→ BRIEF: Every entry below should be returned exactly as it appears, with pictures left out.

→ RECORDED INFORMATION:
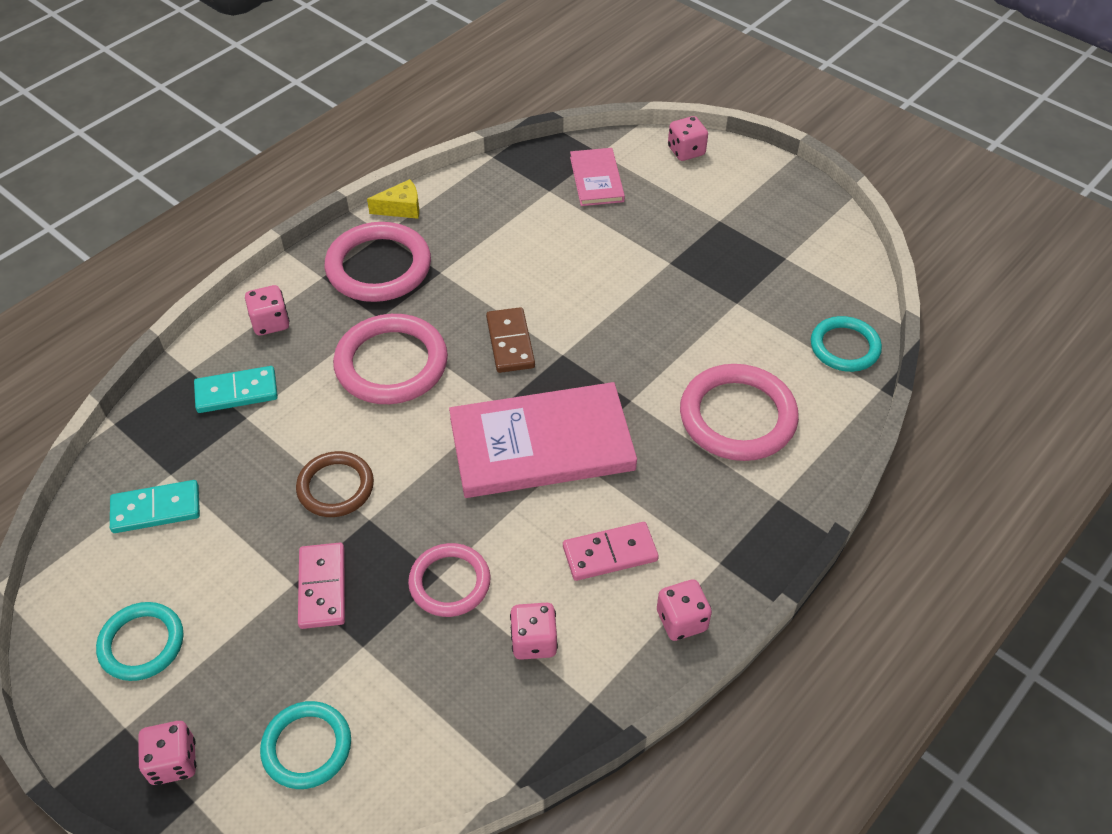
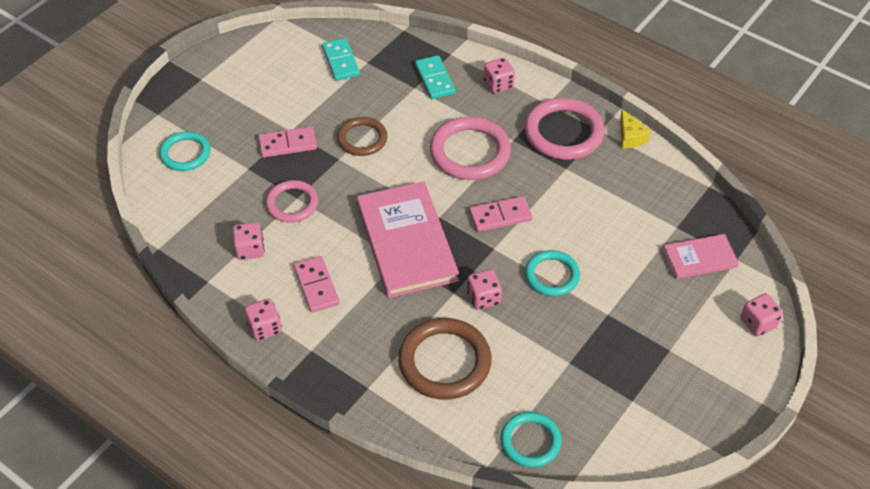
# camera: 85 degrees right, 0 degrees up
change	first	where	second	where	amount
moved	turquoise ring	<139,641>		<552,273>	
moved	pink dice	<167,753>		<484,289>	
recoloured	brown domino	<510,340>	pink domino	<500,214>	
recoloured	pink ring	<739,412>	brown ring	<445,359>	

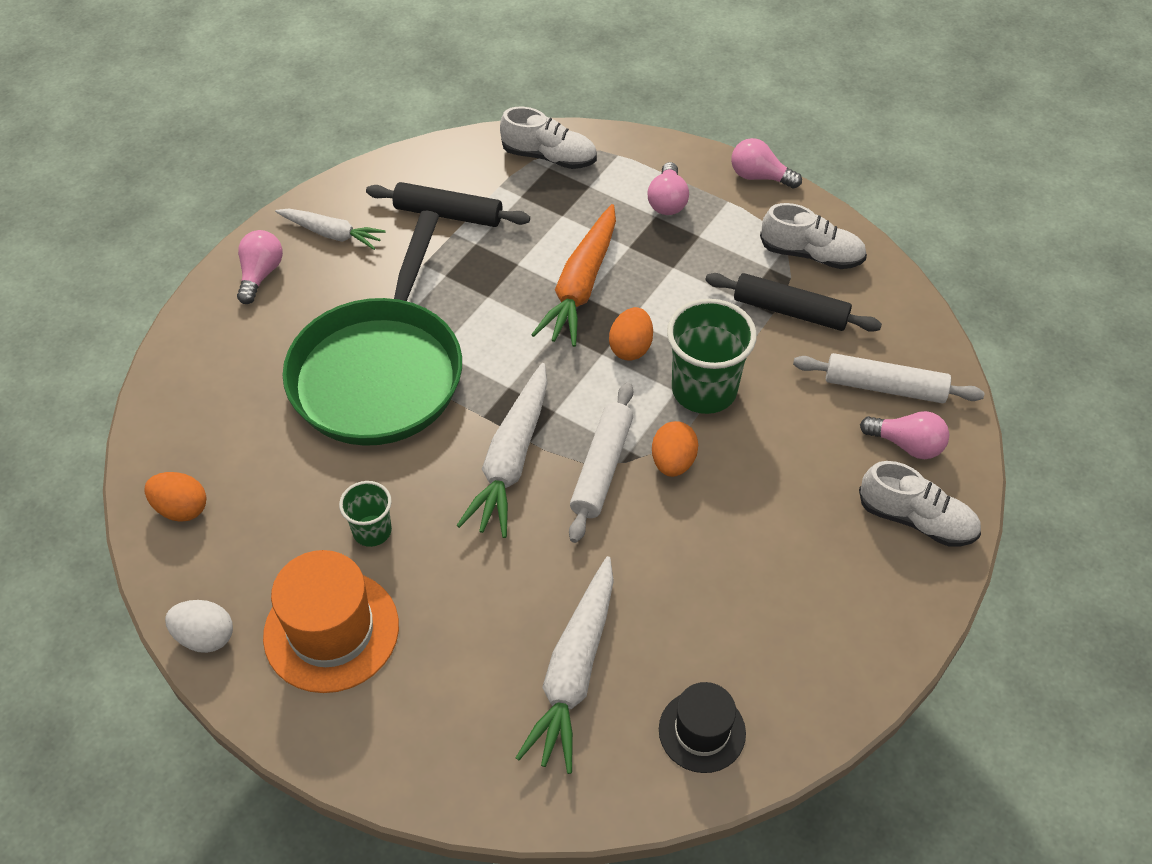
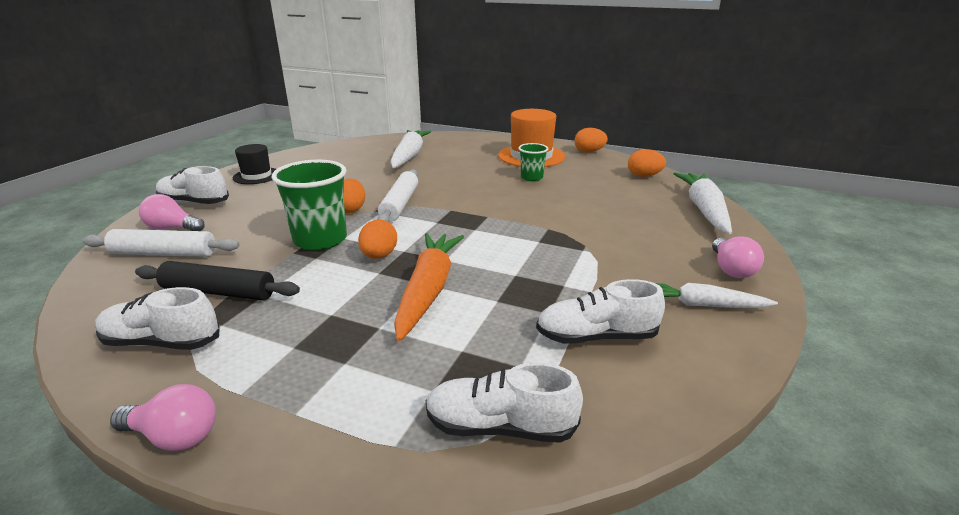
# camera: 170 degrees right, 25 degrees down
change	first	where	second	where	amount
removed	green pan	<372,328>			
removed	pink light bulb	<668,188>			
moved	white carrot	<502,450>		<703,203>	
moved	black hat	<702,727>		<254,164>	
replaced	black rolling pin	<448,204>	white shoe	<600,311>	
recoloured	white egg	<199,626>	orange egg	<591,140>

→ REPLY TO THE TASK:
# camera: 85 degrees right, 0 degrees up
change	first	where	second	where	amount
moved	turquoise ring	<139,641>		<552,273>	
moved	pink dice	<167,753>		<484,289>	
recoloured	brown domino	<510,340>	pink domino	<500,214>	
recoloured	pink ring	<739,412>	brown ring	<445,359>	

# camera: 170 degrees right, 25 degrees down
change	first	where	second	where	amount
removed	green pan	<372,328>			
removed	pink light bulb	<668,188>			
moved	white carrot	<502,450>		<703,203>	
moved	black hat	<702,727>		<254,164>	
replaced	black rolling pin	<448,204>	white shoe	<600,311>	
recoloured	white egg	<199,626>	orange egg	<591,140>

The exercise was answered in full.